Provided records -

◆ ◆ ◆ ◆ ◆

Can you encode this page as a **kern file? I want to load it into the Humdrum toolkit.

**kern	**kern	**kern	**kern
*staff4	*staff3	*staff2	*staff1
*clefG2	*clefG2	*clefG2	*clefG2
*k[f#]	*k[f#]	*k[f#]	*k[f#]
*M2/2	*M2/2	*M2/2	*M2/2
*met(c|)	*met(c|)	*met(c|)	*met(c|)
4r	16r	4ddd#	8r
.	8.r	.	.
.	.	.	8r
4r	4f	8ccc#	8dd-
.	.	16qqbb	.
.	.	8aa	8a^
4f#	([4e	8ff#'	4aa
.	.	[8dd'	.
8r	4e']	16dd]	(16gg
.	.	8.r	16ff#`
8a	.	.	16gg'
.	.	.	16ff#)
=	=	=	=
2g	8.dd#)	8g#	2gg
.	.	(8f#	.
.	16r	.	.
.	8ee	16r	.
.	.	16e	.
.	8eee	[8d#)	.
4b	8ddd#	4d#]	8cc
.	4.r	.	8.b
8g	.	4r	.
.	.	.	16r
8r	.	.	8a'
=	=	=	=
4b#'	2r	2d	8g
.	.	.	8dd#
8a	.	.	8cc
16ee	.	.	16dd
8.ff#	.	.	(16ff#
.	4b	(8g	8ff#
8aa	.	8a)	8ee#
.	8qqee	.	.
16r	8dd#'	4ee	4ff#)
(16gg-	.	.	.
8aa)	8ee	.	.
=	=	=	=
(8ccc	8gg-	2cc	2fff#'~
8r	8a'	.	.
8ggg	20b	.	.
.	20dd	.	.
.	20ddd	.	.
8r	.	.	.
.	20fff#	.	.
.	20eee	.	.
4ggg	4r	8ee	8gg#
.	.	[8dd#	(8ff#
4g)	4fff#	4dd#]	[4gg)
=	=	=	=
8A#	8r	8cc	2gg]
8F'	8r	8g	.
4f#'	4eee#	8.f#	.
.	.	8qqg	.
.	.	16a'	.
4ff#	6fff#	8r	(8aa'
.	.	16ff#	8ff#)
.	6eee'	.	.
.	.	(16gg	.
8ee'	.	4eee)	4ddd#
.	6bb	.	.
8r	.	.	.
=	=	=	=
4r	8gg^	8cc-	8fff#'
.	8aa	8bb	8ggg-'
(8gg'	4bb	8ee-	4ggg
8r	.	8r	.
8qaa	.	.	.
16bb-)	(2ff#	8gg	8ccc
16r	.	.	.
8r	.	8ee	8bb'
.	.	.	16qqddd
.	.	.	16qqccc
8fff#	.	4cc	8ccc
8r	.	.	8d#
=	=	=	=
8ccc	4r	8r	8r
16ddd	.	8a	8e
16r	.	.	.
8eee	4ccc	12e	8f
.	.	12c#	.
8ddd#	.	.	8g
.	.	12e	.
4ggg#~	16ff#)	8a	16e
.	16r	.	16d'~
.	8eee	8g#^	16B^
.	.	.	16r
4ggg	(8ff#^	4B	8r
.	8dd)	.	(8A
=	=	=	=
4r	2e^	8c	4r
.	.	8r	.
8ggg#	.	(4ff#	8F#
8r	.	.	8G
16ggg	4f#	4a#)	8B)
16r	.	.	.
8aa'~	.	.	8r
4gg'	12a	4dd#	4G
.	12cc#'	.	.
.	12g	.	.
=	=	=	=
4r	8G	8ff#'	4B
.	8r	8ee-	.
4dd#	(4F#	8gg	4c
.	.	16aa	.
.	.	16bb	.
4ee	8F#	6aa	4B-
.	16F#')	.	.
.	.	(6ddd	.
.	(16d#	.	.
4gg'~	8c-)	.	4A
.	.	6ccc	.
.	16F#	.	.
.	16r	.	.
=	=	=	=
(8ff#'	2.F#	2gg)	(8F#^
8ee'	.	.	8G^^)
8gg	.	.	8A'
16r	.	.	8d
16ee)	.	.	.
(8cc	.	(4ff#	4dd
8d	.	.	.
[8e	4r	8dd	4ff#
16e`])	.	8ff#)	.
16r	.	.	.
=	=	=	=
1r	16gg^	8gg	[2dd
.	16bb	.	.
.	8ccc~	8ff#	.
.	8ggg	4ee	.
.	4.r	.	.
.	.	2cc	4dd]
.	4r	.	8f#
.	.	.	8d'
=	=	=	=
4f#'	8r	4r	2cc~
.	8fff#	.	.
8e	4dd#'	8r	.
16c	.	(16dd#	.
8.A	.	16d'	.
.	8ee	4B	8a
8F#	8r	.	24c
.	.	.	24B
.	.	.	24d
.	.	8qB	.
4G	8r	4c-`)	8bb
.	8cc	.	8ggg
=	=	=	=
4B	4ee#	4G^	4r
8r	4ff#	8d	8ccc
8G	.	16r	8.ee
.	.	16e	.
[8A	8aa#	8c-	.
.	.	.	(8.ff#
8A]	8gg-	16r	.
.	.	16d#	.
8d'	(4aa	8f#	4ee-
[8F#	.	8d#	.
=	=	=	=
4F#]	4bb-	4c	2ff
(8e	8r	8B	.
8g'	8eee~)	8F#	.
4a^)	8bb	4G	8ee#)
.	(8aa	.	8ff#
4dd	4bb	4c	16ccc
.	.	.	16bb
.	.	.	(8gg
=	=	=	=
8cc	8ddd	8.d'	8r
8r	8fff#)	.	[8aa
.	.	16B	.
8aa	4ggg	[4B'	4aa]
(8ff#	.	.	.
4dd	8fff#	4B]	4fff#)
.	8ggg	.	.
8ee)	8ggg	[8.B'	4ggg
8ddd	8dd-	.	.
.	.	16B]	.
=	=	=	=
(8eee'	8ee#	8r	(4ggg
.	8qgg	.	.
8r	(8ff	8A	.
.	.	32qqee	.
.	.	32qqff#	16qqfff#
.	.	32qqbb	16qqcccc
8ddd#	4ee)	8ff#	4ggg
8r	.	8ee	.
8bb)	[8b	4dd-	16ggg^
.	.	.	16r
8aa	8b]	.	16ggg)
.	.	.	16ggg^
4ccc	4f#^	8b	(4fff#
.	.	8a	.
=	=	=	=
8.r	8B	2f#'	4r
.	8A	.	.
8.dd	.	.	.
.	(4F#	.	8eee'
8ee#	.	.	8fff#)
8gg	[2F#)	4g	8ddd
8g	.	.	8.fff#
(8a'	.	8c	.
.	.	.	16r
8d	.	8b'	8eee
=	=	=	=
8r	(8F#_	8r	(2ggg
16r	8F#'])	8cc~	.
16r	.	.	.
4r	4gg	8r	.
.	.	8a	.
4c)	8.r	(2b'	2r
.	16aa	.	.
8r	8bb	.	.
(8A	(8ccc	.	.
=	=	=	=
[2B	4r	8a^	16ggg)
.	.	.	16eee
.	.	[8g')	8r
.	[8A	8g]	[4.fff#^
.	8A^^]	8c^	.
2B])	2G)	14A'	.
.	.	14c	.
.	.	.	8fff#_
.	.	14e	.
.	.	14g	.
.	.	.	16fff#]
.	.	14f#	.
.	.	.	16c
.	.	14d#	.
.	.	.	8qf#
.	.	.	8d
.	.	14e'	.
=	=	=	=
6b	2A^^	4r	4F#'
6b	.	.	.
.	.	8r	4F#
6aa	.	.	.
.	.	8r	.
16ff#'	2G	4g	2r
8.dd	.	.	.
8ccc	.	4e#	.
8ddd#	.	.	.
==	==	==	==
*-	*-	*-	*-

◆ ◆ ◆ ◆ ◆

Written request -
How many lines in the records above contain the string "kern"? Reply with the number only.

Solution for this exercise -
2